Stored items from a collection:
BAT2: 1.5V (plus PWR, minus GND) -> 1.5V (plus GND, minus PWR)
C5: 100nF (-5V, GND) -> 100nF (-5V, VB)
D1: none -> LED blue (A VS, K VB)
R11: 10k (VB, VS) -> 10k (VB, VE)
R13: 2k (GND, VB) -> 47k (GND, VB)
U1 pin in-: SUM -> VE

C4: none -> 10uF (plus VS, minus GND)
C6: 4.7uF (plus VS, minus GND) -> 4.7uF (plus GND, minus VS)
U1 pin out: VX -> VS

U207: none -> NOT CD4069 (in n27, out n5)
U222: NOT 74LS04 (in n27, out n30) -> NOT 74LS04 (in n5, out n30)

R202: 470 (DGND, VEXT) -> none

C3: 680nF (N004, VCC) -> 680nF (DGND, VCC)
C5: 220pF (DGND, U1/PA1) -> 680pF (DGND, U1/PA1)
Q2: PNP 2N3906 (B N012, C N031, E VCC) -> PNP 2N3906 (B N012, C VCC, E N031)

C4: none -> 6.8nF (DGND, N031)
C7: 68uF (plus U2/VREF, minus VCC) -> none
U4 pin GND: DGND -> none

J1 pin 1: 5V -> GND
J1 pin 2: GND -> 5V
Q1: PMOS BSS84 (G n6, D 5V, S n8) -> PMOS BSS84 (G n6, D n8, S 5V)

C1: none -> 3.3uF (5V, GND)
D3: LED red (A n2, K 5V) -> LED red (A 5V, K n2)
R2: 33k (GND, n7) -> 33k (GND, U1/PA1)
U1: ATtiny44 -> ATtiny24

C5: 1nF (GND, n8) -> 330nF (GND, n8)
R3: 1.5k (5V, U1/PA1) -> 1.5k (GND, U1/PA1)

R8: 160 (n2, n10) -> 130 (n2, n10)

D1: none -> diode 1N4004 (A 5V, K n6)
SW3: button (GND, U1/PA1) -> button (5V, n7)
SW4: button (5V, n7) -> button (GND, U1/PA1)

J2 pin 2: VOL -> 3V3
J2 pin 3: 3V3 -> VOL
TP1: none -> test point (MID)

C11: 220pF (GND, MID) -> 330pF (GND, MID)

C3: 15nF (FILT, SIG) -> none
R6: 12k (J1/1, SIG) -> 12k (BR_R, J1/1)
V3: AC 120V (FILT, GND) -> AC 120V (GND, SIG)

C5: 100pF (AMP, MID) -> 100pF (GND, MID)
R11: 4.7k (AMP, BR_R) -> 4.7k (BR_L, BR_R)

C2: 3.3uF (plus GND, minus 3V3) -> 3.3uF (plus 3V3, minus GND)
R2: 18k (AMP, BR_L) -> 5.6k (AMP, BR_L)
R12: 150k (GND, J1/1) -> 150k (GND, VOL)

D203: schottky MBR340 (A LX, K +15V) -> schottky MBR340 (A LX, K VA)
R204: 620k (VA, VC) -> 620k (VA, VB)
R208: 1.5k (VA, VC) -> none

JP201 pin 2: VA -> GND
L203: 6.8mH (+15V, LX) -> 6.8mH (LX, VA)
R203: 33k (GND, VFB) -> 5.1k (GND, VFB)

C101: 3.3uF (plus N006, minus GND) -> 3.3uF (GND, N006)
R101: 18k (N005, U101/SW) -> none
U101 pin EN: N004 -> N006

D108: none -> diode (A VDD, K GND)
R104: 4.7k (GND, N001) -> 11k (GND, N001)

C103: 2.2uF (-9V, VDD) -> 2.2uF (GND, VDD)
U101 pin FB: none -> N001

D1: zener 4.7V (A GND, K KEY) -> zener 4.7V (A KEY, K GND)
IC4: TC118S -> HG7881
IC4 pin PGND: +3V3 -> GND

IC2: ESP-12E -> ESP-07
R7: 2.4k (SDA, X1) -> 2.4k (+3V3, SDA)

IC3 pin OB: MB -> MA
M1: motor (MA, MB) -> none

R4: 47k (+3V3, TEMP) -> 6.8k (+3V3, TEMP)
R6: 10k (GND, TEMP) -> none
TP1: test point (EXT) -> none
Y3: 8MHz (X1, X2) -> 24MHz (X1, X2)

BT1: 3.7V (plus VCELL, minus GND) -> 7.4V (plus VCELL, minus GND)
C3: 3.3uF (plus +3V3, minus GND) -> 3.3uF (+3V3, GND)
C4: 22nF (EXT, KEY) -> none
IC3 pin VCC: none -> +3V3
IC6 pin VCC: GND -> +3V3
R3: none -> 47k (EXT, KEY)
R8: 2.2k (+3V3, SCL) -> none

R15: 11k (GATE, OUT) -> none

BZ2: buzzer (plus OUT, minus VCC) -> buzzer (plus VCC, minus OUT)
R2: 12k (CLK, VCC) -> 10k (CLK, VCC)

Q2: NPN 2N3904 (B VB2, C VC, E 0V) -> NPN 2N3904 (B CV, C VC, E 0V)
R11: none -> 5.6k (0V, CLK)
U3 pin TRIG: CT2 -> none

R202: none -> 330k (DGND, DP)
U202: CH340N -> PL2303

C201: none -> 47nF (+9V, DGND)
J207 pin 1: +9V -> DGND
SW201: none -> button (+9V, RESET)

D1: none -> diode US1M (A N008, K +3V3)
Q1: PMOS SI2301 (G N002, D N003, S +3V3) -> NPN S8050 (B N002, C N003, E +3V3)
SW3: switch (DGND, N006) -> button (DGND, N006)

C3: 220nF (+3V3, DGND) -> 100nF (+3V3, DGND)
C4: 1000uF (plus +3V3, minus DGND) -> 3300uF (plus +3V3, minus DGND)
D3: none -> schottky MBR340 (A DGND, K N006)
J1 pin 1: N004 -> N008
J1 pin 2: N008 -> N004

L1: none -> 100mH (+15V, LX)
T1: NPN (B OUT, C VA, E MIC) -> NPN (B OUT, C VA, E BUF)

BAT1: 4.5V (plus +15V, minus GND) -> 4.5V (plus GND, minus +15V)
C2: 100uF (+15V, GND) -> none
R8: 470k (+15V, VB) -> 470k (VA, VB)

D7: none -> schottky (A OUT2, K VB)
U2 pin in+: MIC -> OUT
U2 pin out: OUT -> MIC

Task prompt
What is needed is one number: how many lines of the records above contain the word "point".

Response to this exercise
2